> [EXERCISE] Omit every picture while you reproduce the entries that follow word for word.
============
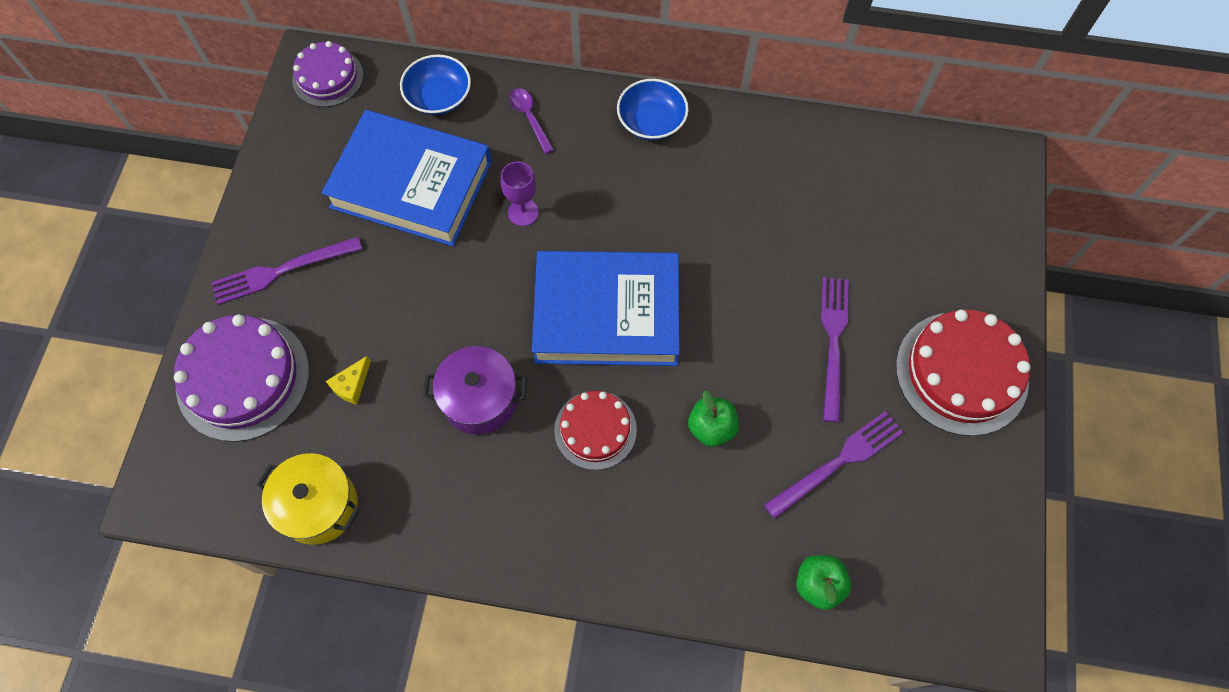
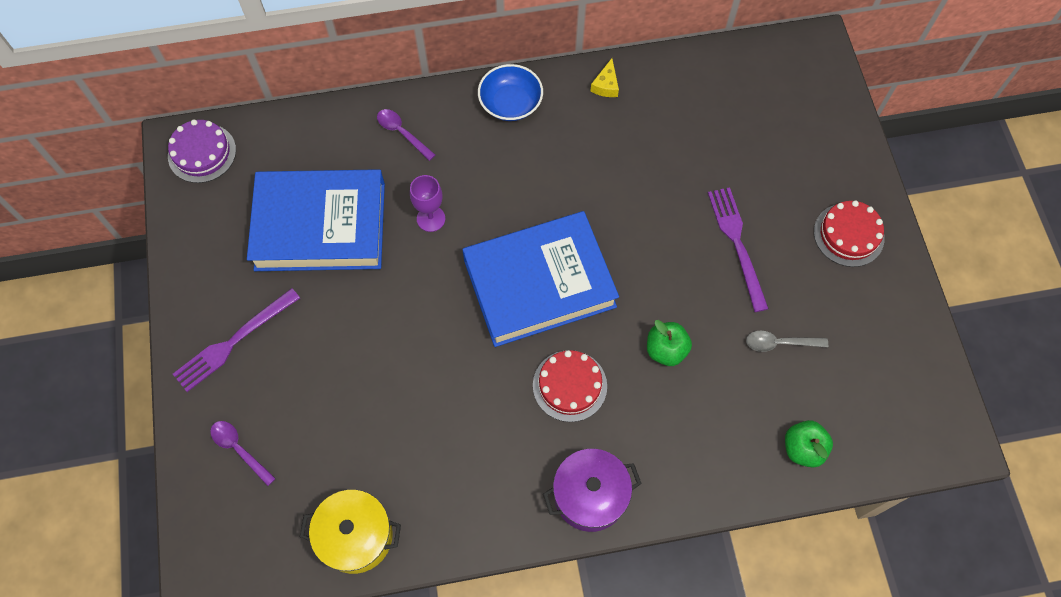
camera: 20 degrees left, 0 degrees up
(243, 378) = (239, 449): purple cake -> purple spoon
(351, 385) = (341, 421): yellow cheese -> yellow cheese (606, 85)
(439, 97) = (312, 139): blue bowl -> none
(480, 399) = (460, 394): purple pot -> purple pot (590, 495)
(837, 463) = (779, 343): purple fork -> grey spoon
(961, 373) = (848, 235): red cake -> red cake, size x0.61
============
> [OUTPUT BELOW]
camera: 20 degrees left, 0 degrees up
(243, 378) = (239, 449): purple cake -> purple spoon
(351, 385) = (341, 421): yellow cheese -> yellow cheese (606, 85)
(439, 97) = (312, 139): blue bowl -> none
(480, 399) = (460, 394): purple pot -> purple pot (590, 495)
(837, 463) = (779, 343): purple fork -> grey spoon
(961, 373) = (848, 235): red cake -> red cake, size x0.61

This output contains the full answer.